▶ [Work instruction]: Below are some entries. Work out how many of their lines hold the word "purple", and write that number alone.

··········

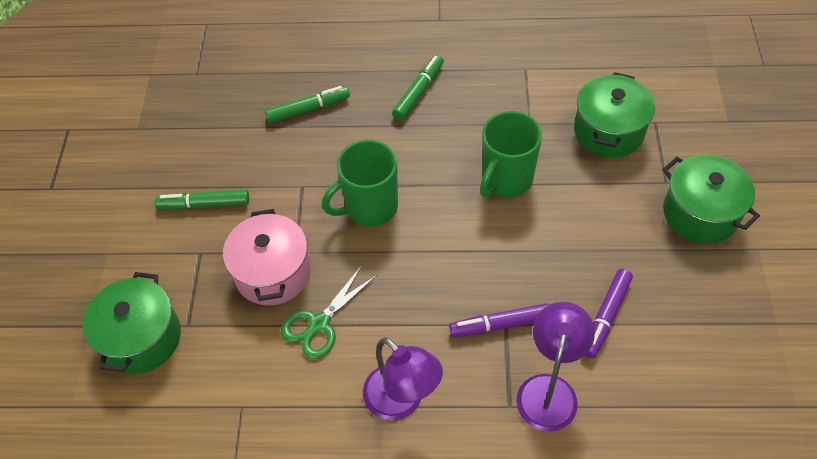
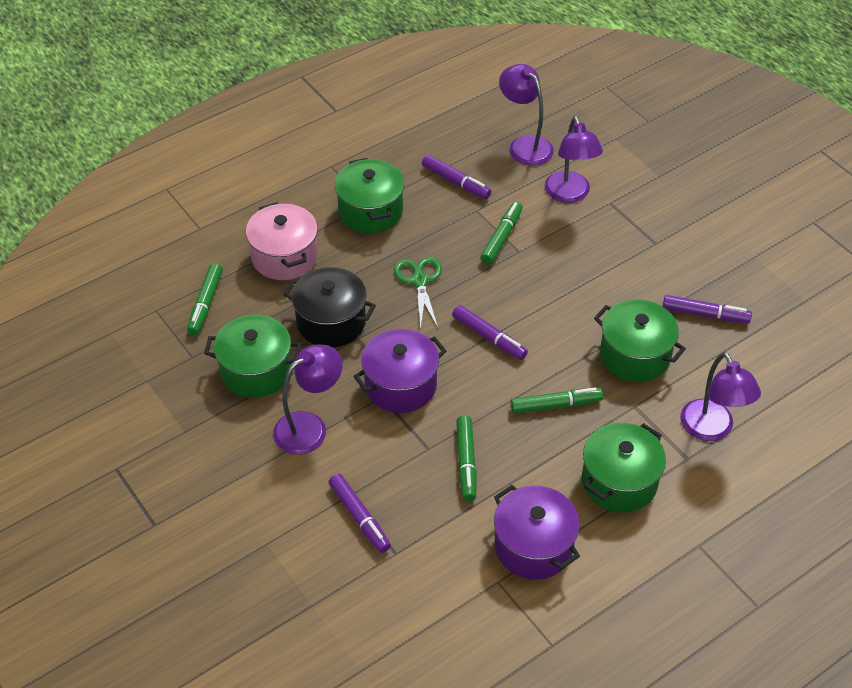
black pot: 0 -> 1
green marker: 3 -> 4
green mug: 2 -> 0
green pot: 3 -> 4
purple lamp: 2 -> 4
purple marker: 2 -> 4
purple pot: 0 -> 2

··········

▶ [Final answer]: 3